### What to work on:
What follows is a set of records, each of which is to be written out exactly.

◇ ◇ ◇

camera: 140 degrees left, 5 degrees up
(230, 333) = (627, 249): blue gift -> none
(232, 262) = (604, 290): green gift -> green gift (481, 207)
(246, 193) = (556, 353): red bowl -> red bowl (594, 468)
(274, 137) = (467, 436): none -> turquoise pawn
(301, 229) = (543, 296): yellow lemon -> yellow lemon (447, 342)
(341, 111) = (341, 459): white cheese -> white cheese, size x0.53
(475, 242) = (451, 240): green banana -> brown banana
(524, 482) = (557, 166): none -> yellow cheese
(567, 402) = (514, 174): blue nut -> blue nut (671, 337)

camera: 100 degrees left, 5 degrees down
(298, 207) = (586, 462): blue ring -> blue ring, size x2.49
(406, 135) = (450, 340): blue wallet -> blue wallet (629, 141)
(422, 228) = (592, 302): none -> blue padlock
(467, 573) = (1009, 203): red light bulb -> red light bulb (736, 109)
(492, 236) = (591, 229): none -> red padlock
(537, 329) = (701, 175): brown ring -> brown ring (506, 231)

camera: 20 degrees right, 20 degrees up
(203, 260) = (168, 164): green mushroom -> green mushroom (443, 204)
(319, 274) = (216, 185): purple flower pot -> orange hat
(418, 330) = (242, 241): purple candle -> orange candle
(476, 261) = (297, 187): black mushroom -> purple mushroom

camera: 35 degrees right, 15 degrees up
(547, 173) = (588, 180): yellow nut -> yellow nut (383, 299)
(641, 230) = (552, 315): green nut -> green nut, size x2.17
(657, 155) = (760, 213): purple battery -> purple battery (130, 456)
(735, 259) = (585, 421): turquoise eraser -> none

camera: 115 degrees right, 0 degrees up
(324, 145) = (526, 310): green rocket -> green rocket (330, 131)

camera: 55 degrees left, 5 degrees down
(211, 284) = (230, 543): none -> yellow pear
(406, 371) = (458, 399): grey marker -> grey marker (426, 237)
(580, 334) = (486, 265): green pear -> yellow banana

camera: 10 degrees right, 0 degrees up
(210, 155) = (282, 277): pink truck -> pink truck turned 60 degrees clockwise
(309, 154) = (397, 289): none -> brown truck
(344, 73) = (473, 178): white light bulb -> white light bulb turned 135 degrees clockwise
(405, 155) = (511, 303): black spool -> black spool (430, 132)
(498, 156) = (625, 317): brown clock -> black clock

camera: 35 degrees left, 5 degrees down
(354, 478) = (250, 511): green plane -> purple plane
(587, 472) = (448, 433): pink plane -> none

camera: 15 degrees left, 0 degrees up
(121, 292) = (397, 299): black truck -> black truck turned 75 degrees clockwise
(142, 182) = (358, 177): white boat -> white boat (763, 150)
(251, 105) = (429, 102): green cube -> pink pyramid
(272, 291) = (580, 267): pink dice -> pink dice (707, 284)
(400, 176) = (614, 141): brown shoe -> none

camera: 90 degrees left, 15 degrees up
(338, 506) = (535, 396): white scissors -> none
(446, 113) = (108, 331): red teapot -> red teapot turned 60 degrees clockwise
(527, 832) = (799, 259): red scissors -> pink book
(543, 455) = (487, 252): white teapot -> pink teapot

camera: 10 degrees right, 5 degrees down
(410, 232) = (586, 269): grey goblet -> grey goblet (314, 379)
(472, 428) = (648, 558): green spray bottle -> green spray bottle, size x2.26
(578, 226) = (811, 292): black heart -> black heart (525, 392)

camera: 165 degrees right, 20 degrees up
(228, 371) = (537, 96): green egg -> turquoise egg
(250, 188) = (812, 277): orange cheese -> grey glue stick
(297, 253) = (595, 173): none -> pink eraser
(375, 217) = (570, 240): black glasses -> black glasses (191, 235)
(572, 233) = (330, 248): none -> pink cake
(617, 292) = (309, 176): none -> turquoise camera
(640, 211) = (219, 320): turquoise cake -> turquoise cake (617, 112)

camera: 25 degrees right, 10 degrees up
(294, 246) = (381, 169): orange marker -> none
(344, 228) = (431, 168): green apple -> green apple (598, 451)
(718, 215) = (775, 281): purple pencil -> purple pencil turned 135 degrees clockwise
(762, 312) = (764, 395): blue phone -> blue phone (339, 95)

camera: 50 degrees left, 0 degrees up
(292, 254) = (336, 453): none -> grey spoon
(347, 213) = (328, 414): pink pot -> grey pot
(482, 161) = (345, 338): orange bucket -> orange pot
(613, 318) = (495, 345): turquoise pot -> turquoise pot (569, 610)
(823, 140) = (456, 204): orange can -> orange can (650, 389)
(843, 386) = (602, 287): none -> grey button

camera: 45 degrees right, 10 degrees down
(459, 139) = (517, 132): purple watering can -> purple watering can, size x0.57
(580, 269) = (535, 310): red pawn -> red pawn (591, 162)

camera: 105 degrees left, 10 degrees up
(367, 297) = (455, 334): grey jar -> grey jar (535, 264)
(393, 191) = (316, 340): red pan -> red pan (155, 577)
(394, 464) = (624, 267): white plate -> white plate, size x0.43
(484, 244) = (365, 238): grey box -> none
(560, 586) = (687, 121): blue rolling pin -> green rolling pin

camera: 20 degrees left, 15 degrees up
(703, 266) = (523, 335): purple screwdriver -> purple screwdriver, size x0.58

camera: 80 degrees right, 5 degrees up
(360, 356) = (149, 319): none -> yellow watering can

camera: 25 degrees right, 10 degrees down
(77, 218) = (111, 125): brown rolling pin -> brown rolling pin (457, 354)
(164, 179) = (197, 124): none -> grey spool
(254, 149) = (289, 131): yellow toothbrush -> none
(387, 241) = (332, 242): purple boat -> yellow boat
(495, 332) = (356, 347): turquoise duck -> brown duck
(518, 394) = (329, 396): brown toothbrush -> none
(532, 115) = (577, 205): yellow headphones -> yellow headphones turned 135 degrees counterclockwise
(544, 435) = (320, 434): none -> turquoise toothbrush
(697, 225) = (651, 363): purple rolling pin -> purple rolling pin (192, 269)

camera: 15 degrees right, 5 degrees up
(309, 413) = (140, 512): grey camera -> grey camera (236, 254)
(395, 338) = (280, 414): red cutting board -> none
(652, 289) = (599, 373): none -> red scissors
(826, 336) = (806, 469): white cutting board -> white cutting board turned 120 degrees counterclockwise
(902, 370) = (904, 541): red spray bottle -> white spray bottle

◇ ◇ ◇

### Response area:
camera: 140 degrees left, 5 degrees up
(230, 333) = (627, 249): blue gift -> none
(232, 262) = (604, 290): green gift -> green gift (481, 207)
(246, 193) = (556, 353): red bowl -> red bowl (594, 468)
(274, 137) = (467, 436): none -> turquoise pawn
(301, 229) = (543, 296): yellow lemon -> yellow lemon (447, 342)
(341, 111) = (341, 459): white cheese -> white cheese, size x0.53
(475, 242) = (451, 240): green banana -> brown banana
(524, 482) = (557, 166): none -> yellow cheese
(567, 402) = (514, 174): blue nut -> blue nut (671, 337)

camera: 100 degrees left, 5 degrees down
(298, 207) = (586, 462): blue ring -> blue ring, size x2.49
(406, 135) = (450, 340): blue wallet -> blue wallet (629, 141)
(422, 228) = (592, 302): none -> blue padlock
(467, 573) = (1009, 203): red light bulb -> red light bulb (736, 109)
(492, 236) = (591, 229): none -> red padlock
(537, 329) = (701, 175): brown ring -> brown ring (506, 231)

camera: 20 degrees right, 20 degrees up
(203, 260) = (168, 164): green mushroom -> green mushroom (443, 204)
(319, 274) = (216, 185): purple flower pot -> orange hat
(418, 330) = (242, 241): purple candle -> orange candle
(476, 261) = (297, 187): black mushroom -> purple mushroom

camera: 35 degrees right, 15 degrees up
(547, 173) = (588, 180): yellow nut -> yellow nut (383, 299)
(641, 230) = (552, 315): green nut -> green nut, size x2.17
(657, 155) = (760, 213): purple battery -> purple battery (130, 456)
(735, 259) = (585, 421): turquoise eraser -> none

camera: 115 degrees right, 0 degrees up
(324, 145) = (526, 310): green rocket -> green rocket (330, 131)

camera: 55 degrees left, 5 degrees down
(211, 284) = (230, 543): none -> yellow pear
(406, 371) = (458, 399): grey marker -> grey marker (426, 237)
(580, 334) = (486, 265): green pear -> yellow banana

camera: 10 degrees right, 0 degrees up
(210, 155) = (282, 277): pink truck -> pink truck turned 60 degrees clockwise
(309, 154) = (397, 289): none -> brown truck
(344, 73) = (473, 178): white light bulb -> white light bulb turned 135 degrees clockwise
(405, 155) = (511, 303): black spool -> black spool (430, 132)
(498, 156) = (625, 317): brown clock -> black clock

camera: 35 degrees left, 5 degrees down
(354, 478) = (250, 511): green plane -> purple plane
(587, 472) = (448, 433): pink plane -> none

camera: 15 degrees left, 0 degrees up
(121, 292) = (397, 299): black truck -> black truck turned 75 degrees clockwise
(142, 182) = (358, 177): white boat -> white boat (763, 150)
(251, 105) = (429, 102): green cube -> pink pyramid
(272, 291) = (580, 267): pink dice -> pink dice (707, 284)
(400, 176) = (614, 141): brown shoe -> none

camera: 90 degrees left, 15 degrees up
(338, 506) = (535, 396): white scissors -> none
(446, 113) = (108, 331): red teapot -> red teapot turned 60 degrees clockwise
(527, 832) = (799, 259): red scissors -> pink book
(543, 455) = (487, 252): white teapot -> pink teapot

camera: 10 degrees right, 5 degrees down
(410, 232) = (586, 269): grey goblet -> grey goblet (314, 379)
(472, 428) = (648, 558): green spray bottle -> green spray bottle, size x2.26
(578, 226) = (811, 292): black heart -> black heart (525, 392)

camera: 165 degrees right, 20 degrees up
(228, 371) = (537, 96): green egg -> turquoise egg
(250, 188) = (812, 277): orange cheese -> grey glue stick
(297, 253) = (595, 173): none -> pink eraser
(375, 217) = (570, 240): black glasses -> black glasses (191, 235)
(572, 233) = (330, 248): none -> pink cake
(617, 292) = (309, 176): none -> turquoise camera
(640, 211) = (219, 320): turquoise cake -> turquoise cake (617, 112)

camera: 25 degrees right, 10 degrees up
(294, 246) = (381, 169): orange marker -> none
(344, 228) = (431, 168): green apple -> green apple (598, 451)
(718, 215) = (775, 281): purple pencil -> purple pencil turned 135 degrees clockwise
(762, 312) = (764, 395): blue phone -> blue phone (339, 95)

camera: 50 degrees left, 0 degrees up
(292, 254) = (336, 453): none -> grey spoon
(347, 213) = (328, 414): pink pot -> grey pot
(482, 161) = (345, 338): orange bucket -> orange pot
(613, 318) = (495, 345): turquoise pot -> turquoise pot (569, 610)
(823, 140) = (456, 204): orange can -> orange can (650, 389)
(843, 386) = (602, 287): none -> grey button

camera: 45 degrees right, 10 degrees down
(459, 139) = (517, 132): purple watering can -> purple watering can, size x0.57
(580, 269) = (535, 310): red pawn -> red pawn (591, 162)

camera: 105 degrees left, 10 degrees up
(367, 297) = (455, 334): grey jar -> grey jar (535, 264)
(393, 191) = (316, 340): red pan -> red pan (155, 577)
(394, 464) = (624, 267): white plate -> white plate, size x0.43
(484, 244) = (365, 238): grey box -> none
(560, 586) = (687, 121): blue rolling pin -> green rolling pin

camera: 20 degrees left, 15 degrees up
(703, 266) = (523, 335): purple screwdriver -> purple screwdriver, size x0.58

camera: 80 degrees right, 5 degrees up
(360, 356) = (149, 319): none -> yellow watering can

camera: 25 degrees right, 10 degrees down
(77, 218) = (111, 125): brown rolling pin -> brown rolling pin (457, 354)
(164, 179) = (197, 124): none -> grey spool
(254, 149) = (289, 131): yellow toothbrush -> none
(387, 241) = (332, 242): purple boat -> yellow boat
(495, 332) = (356, 347): turquoise duck -> brown duck
(518, 394) = (329, 396): brown toothbrush -> none
(532, 115) = (577, 205): yellow headphones -> yellow headphones turned 135 degrees counterclockwise
(544, 435) = (320, 434): none -> turquoise toothbrush
(697, 225) = (651, 363): purple rolling pin -> purple rolling pin (192, 269)

camera: 15 degrees right, 5 degrees up
(309, 413) = (140, 512): grey camera -> grey camera (236, 254)
(395, 338) = (280, 414): red cutting board -> none
(652, 289) = (599, 373): none -> red scissors
(826, 336) = (806, 469): white cutting board -> white cutting board turned 120 degrees counterclockwise
(902, 370) = (904, 541): red spray bottle -> white spray bottle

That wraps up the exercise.